Start of Block

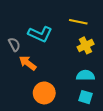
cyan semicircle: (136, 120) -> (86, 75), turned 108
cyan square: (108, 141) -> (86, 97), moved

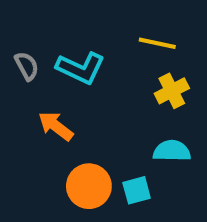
gray semicircle: (14, 44) -> (27, 66), moved
cyan square: (86, 97) -> (137, 190), moved, turned -32

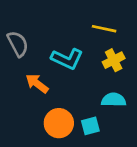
gray semicircle: (27, 66) -> (18, 44), size x1.4
cyan L-shape: (81, 68) -> (67, 59), moved

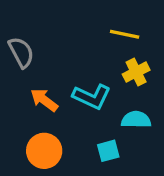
cyan L-shape: (67, 59) -> (92, 97), moved
orange circle: (59, 123) -> (44, 151), moved

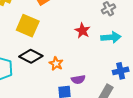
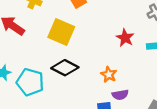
orange star: (56, 64) -> (109, 75), moved

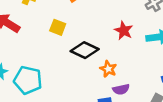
yellow square: (61, 32) -> (58, 27), size x0.6
black diamond: (65, 68) -> (85, 50), moved

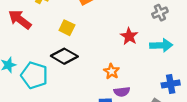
black diamond: (85, 50) -> (64, 56), moved

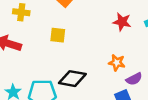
black diamond: (64, 56) -> (72, 79), moved

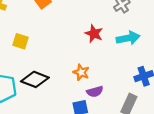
yellow square: (58, 35) -> (20, 41), moved

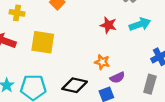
yellow square: (20, 41) -> (43, 42), size x1.6
black diamond: (35, 79) -> (75, 85), moved

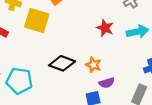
yellow square: (43, 42) -> (37, 20), moved
black diamond: (75, 85) -> (62, 63), moved

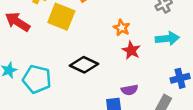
red star: (105, 28) -> (131, 50), moved
orange star: (93, 65) -> (122, 28), moved

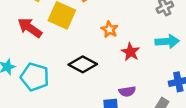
red arrow: (18, 22) -> (30, 28), moved
orange star: (122, 28) -> (109, 29), moved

End of Block

EXERCISE OBJECTIVE: Search the entries for the word "square" and report how many lines contain it, as a bare number.

ANSWER AREA: 6